• Exercise goal
Gather every line of the data below that contains the string "ellipse", matching it with case taken into account.

• Records provided
-=-=-=-=-

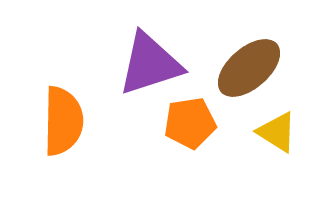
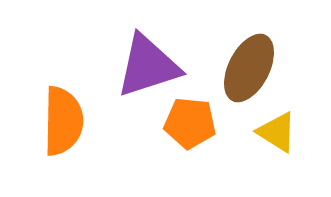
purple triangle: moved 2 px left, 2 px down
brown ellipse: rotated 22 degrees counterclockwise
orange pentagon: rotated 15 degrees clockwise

-=-=-=-=-

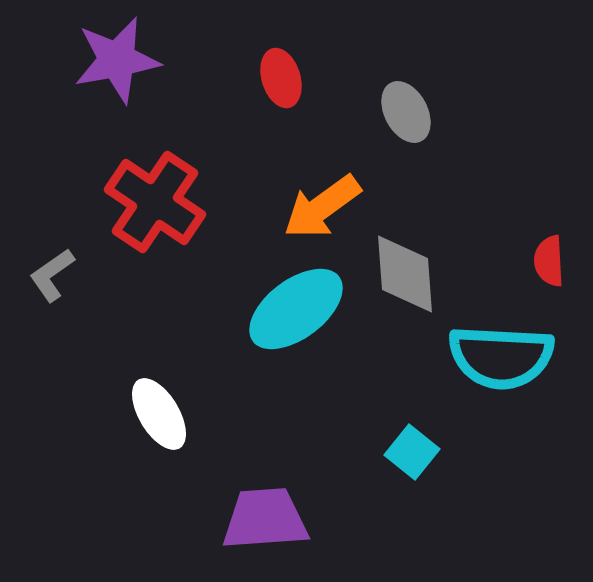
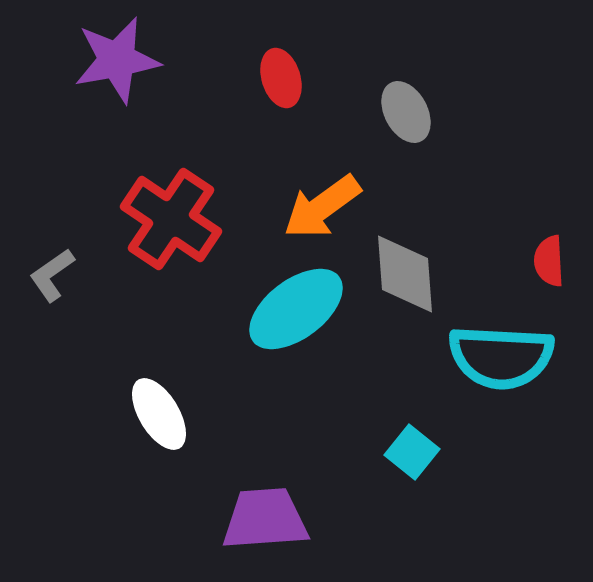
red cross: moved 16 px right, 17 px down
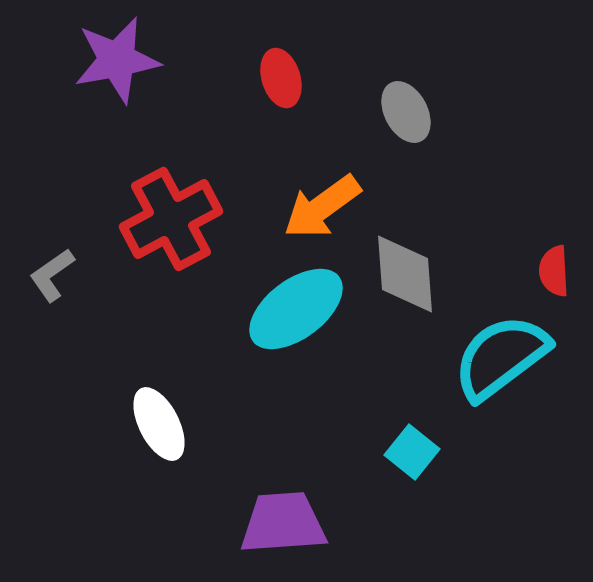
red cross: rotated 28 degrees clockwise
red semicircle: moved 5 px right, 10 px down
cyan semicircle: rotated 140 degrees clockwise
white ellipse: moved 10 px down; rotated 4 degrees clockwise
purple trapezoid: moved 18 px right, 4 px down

-=-=-=-=-

• Solved exercise
brown ellipse: rotated 22 degrees counterclockwise
white ellipse: moved 10 px down; rotated 4 degrees clockwise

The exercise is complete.